→ Exercise: Where the material below has a line containing "blue capsule: 0 -> 3", start repeating exactly, and keep going through the line containing "red capsule: 5 -> 7", with no other lines.

→ Material provided:
_____
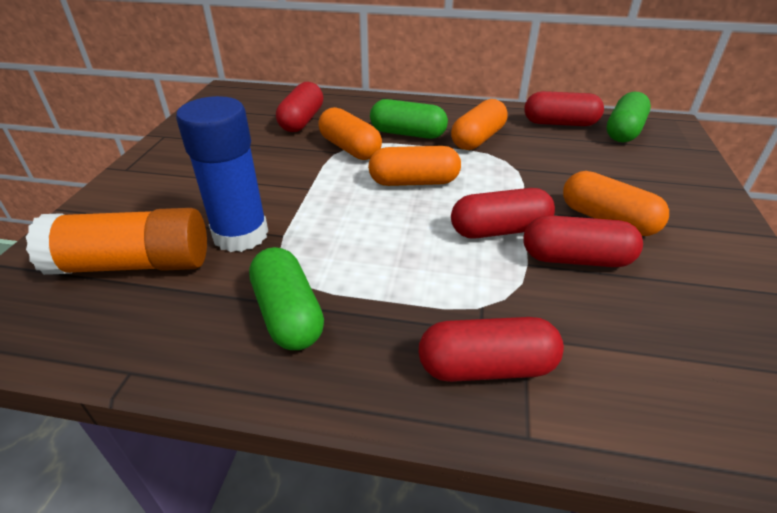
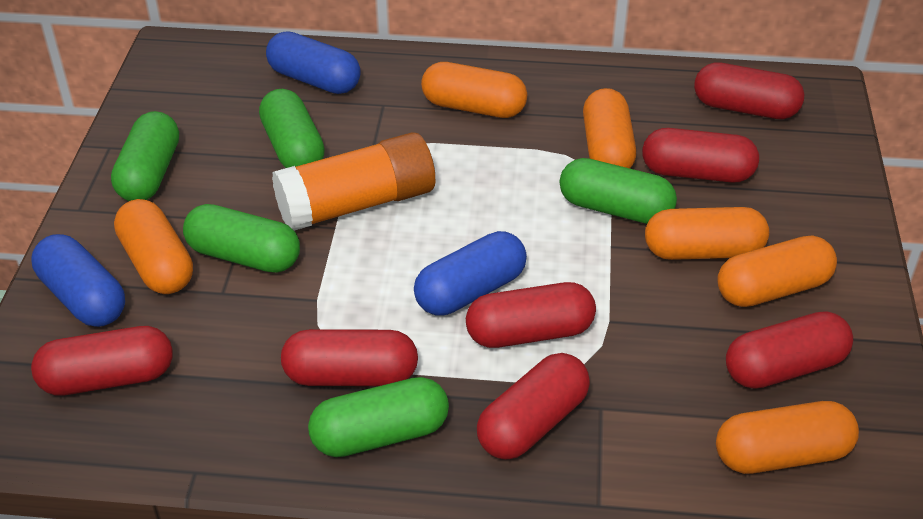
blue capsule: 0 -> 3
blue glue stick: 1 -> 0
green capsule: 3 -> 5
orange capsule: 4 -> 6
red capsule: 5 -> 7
_____
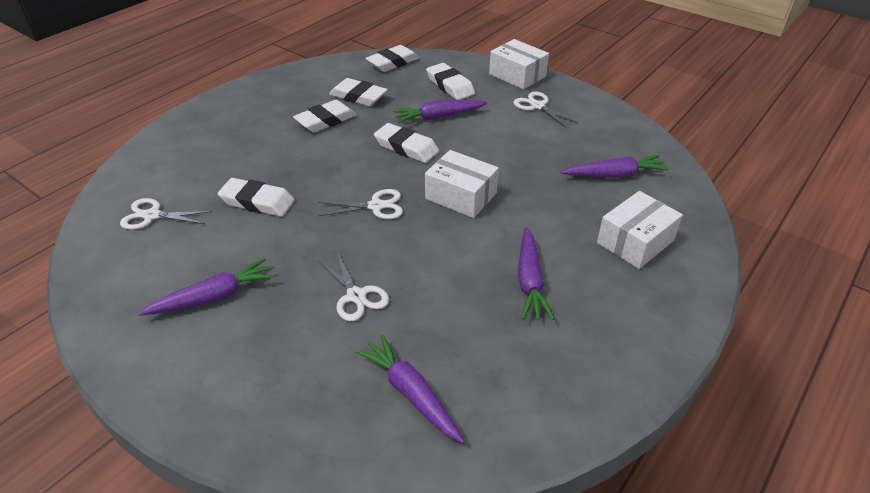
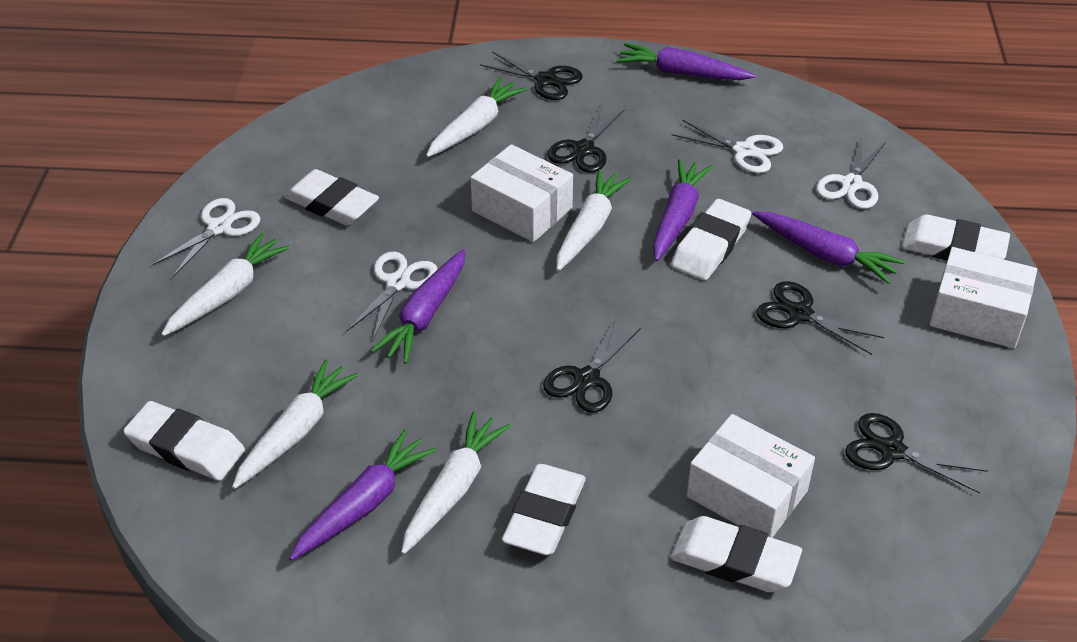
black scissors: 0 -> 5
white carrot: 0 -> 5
_____
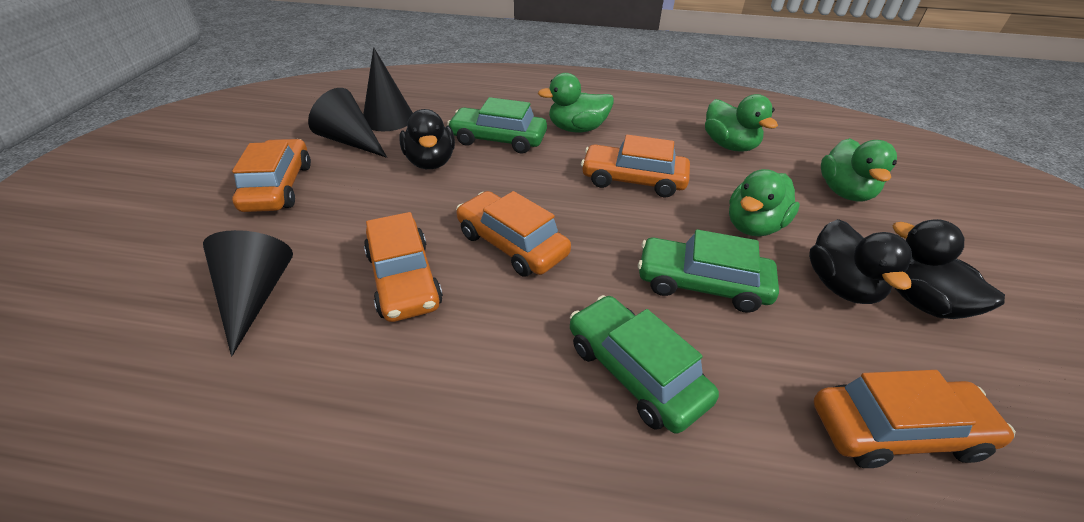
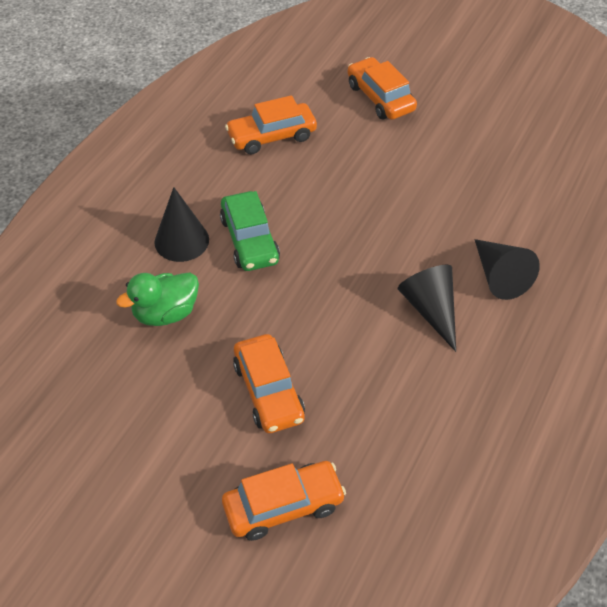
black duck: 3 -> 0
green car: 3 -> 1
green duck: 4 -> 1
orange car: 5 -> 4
_____
→ Result of this task:
blue capsule: 0 -> 3
blue glue stick: 1 -> 0
green capsule: 3 -> 5
orange capsule: 4 -> 6
red capsule: 5 -> 7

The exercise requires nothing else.